Look below for the line containing "red scissors [378,184,482,234]"; from there, print each line exactly up to and including the line containing "yellow apple [414,220,455,260] -> none", and stop.

| Data to use |
▶

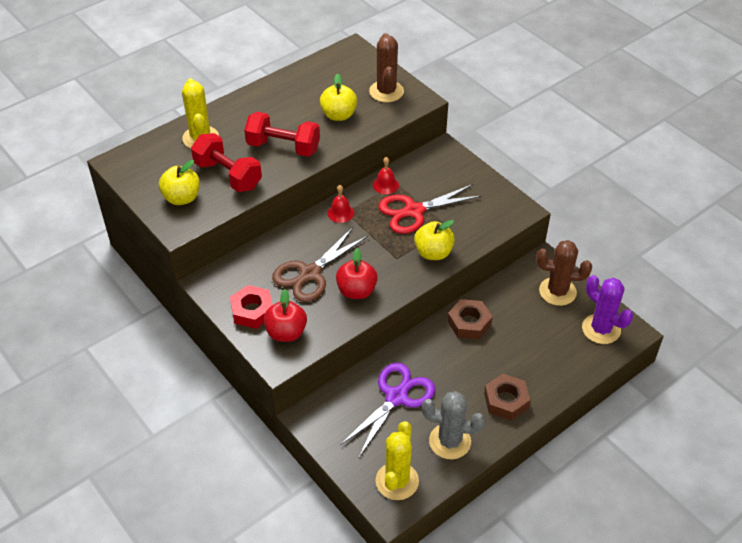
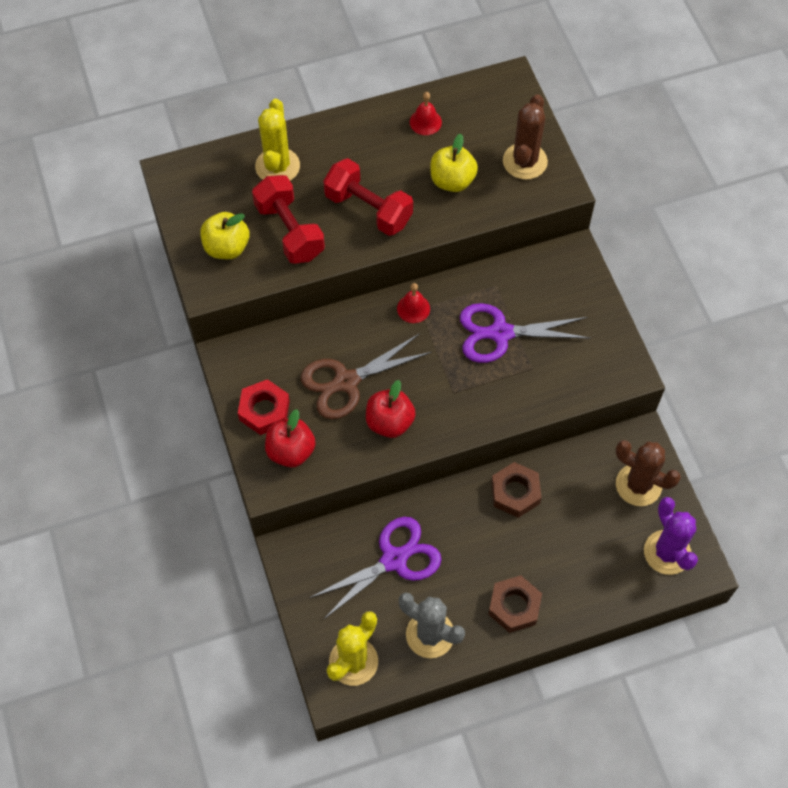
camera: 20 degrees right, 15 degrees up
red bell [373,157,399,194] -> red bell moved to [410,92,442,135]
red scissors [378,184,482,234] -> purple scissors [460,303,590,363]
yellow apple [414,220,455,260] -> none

◀
▶

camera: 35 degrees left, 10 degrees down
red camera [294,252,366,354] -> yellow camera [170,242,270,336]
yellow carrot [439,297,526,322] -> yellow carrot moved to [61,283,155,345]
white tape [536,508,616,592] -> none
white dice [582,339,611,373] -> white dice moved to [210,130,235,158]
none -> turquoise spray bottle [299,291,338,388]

◀

| Answer for the task |
red scissors [378,184,482,234] -> purple scissors [460,303,590,363]
yellow apple [414,220,455,260] -> none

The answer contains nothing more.